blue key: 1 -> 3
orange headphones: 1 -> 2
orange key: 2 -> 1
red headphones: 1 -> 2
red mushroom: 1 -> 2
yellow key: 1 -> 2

——

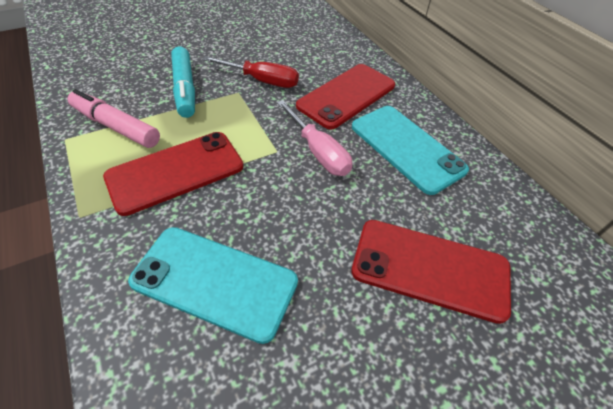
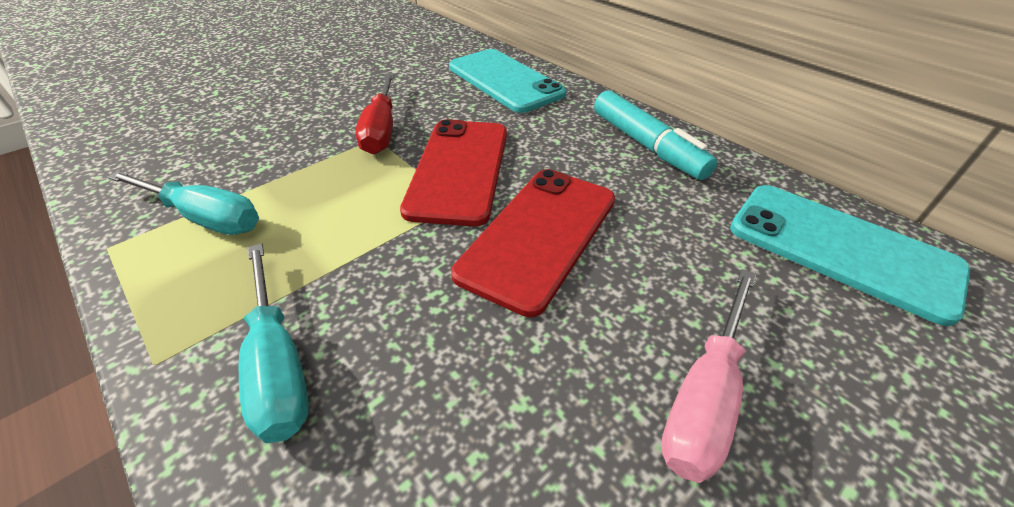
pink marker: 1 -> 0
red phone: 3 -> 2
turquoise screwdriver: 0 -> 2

——

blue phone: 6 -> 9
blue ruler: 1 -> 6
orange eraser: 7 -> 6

——

TASK PROMPT.
Filter on the word "blue": copy each matching line from the entries above.

WRITTEN REPLY.
blue key: 1 -> 3
blue phone: 6 -> 9
blue ruler: 1 -> 6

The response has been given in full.